→ **Task to carry out**:
Only the images get left out; everything else in the records is to be transcribed exactly.

*** Opening of Exercise materials ***

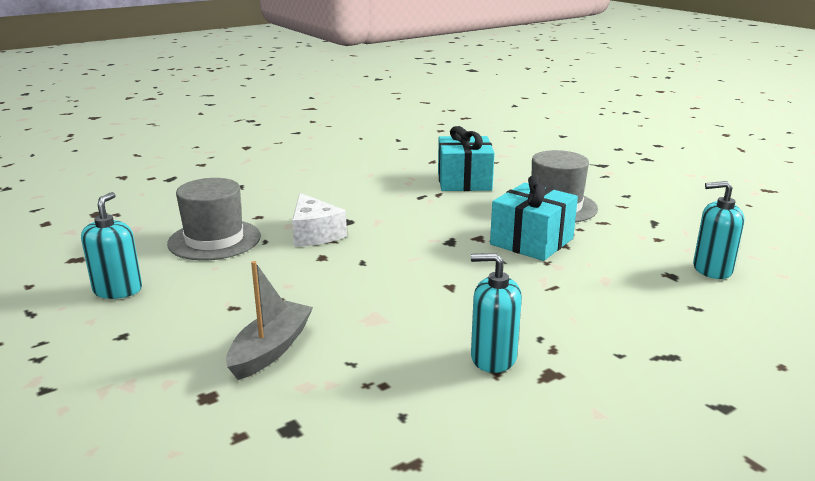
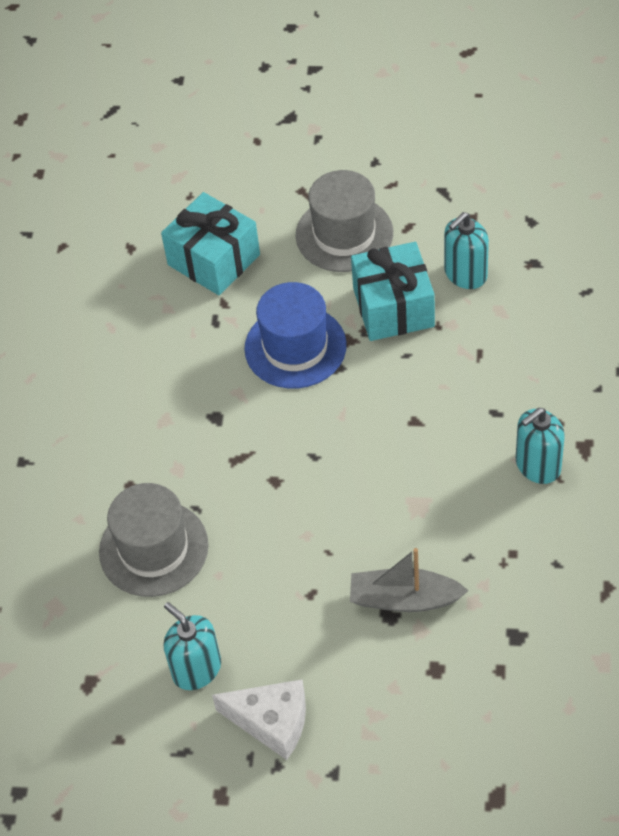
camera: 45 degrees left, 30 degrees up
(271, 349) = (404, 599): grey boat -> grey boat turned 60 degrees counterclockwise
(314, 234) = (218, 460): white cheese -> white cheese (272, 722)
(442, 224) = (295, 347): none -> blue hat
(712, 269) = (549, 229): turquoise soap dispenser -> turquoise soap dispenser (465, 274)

*** Close of Exercise materials ***

→ **Expected output**:
camera: 45 degrees left, 30 degrees up
(271, 349) = (404, 599): grey boat -> grey boat turned 60 degrees counterclockwise
(314, 234) = (218, 460): white cheese -> white cheese (272, 722)
(442, 224) = (295, 347): none -> blue hat
(712, 269) = (549, 229): turquoise soap dispenser -> turquoise soap dispenser (465, 274)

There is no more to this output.